PROBLEM TO WORK ON
If a line in the listing below contains the word "verde", count it, then please give only the number of such lines.

INFORMATION SUPPLIED
○ ○ ○ ○ ○ ○ ○

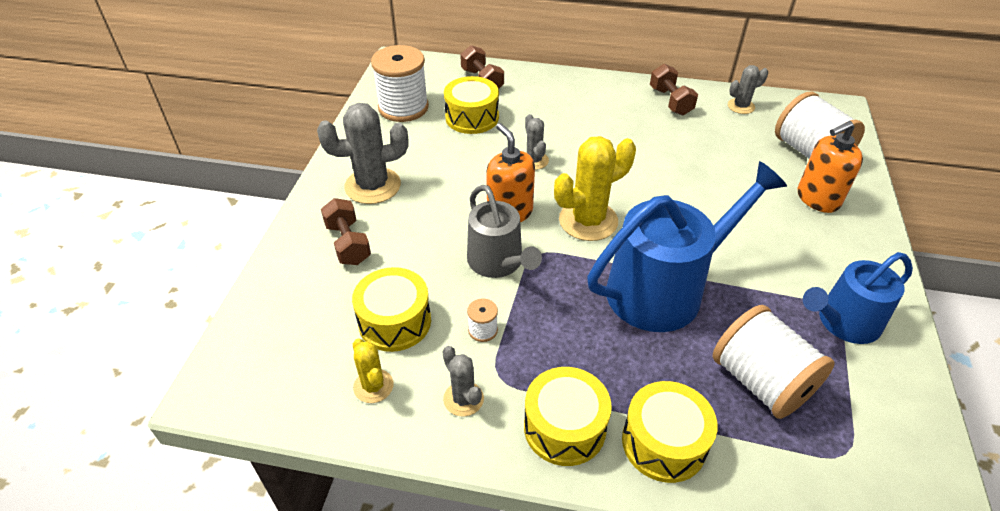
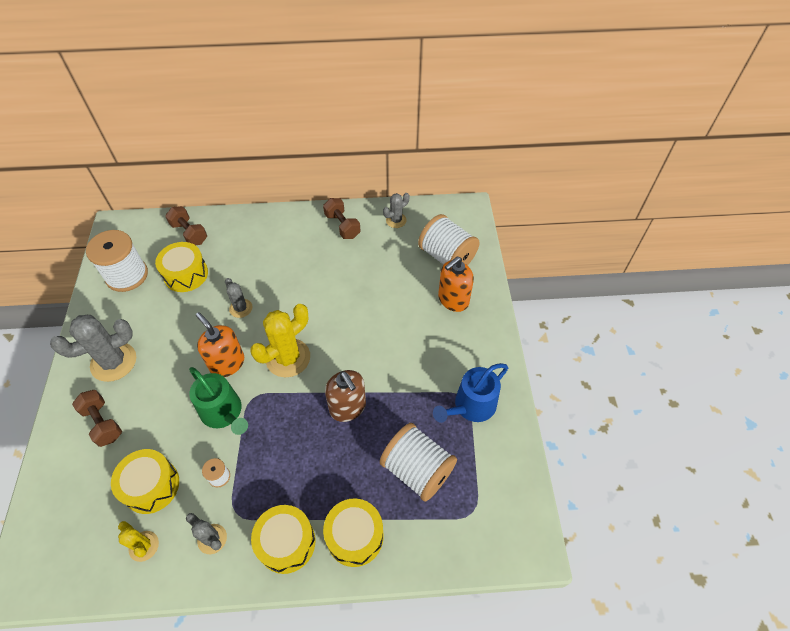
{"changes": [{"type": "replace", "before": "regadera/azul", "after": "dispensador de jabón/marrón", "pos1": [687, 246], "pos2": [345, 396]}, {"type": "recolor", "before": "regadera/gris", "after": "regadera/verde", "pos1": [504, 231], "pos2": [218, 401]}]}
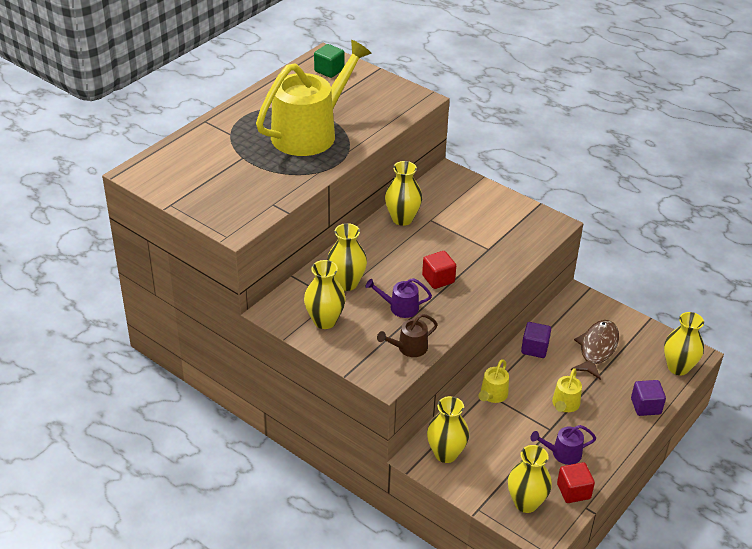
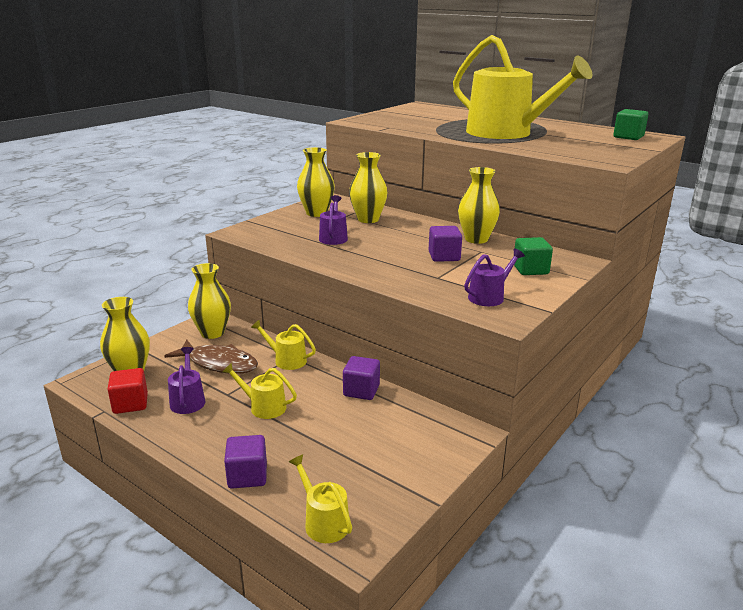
{"changes": [{"type": "delete", "before": "cubo/rojo", "pos1": [439, 270]}, {"type": "replace", "before": "florero/amarillo", "after": "regadera/amarillo", "pos1": [684, 343], "pos2": [320, 498]}, {"type": "delete", "before": "regadera/marrón", "pos1": [407, 335]}, {"type": "move", "before": "pez/marrón", "pos1": [595, 350], "pos2": [211, 357]}, {"type": "insert", "after": "cubo/morado", "pos2": [445, 244]}, {"type": "insert", "after": "cubo/verde", "pos2": [533, 256]}, {"type": "insert", "after": "regadera/morado", "pos2": [494, 277]}]}
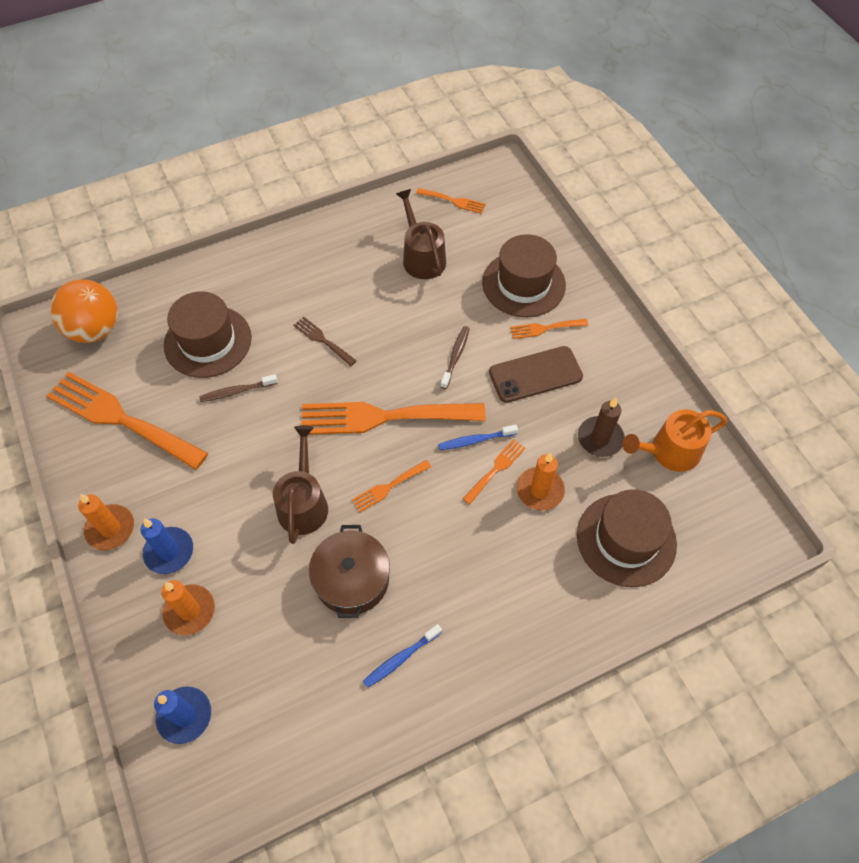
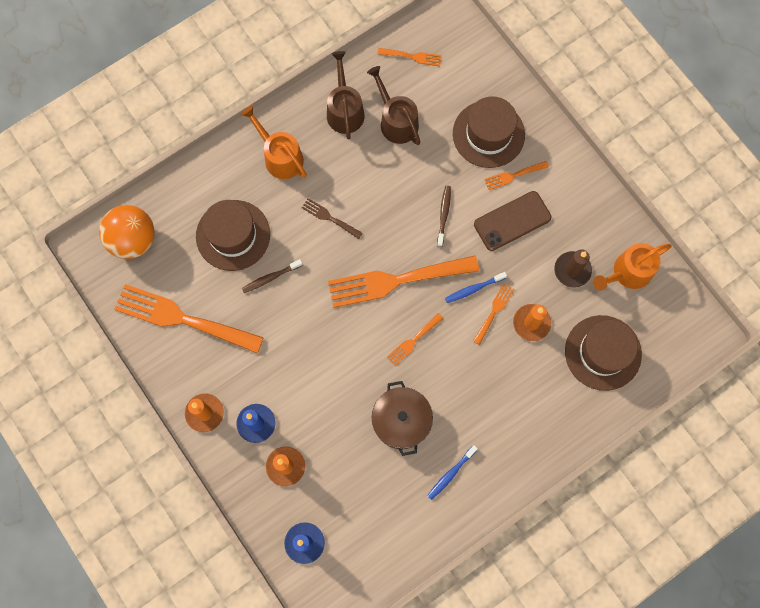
{"changes": [{"type": "move", "before": "regadera/marrón", "pos1": [300, 485], "pos2": [346, 95]}, {"type": "insert", "after": "regadera/naranja", "pos2": [274, 142]}]}
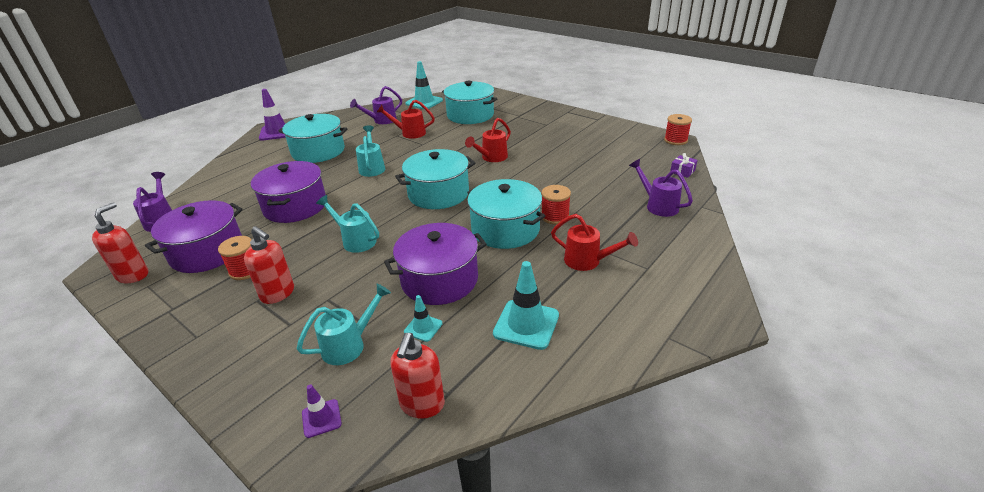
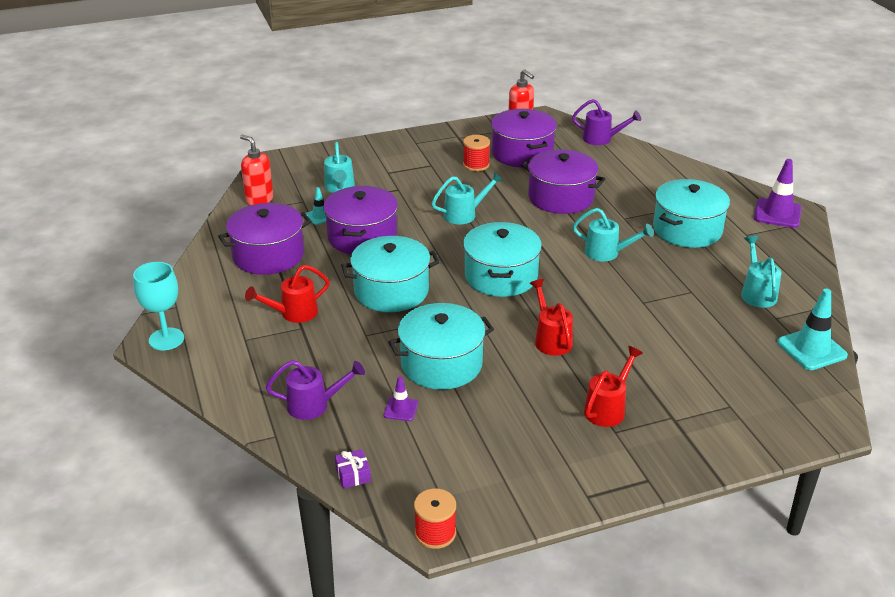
{"changes": [{"type": "move", "before": "olla/turquesa", "pos1": [469, 102], "pos2": [441, 346]}, {"type": "recolor", "before": "regadera/morado", "after": "regadera/turquesa", "pos1": [376, 105], "pos2": [761, 272]}, {"type": "move", "before": "regadera/rojo", "pos1": [406, 119], "pos2": [613, 386]}, {"type": "delete", "before": "carrete/rojo", "pos1": [556, 204]}, {"type": "delete", "before": "dispensador de jabón/rojo", "pos1": [269, 265]}, {"type": "replace", "before": "cono de tráfico/turquesa", "after": "olla/morado", "pos1": [526, 305], "pos2": [265, 239]}, {"type": "move", "before": "cono de tráfico/morado", "pos1": [322, 411], "pos2": [401, 398]}, {"type": "insert", "after": "copa/turquesa", "pos2": [158, 306]}]}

○ ○ ○ ○ ○ ○ ○

SOLUTION FOR THIS EXERCISE
2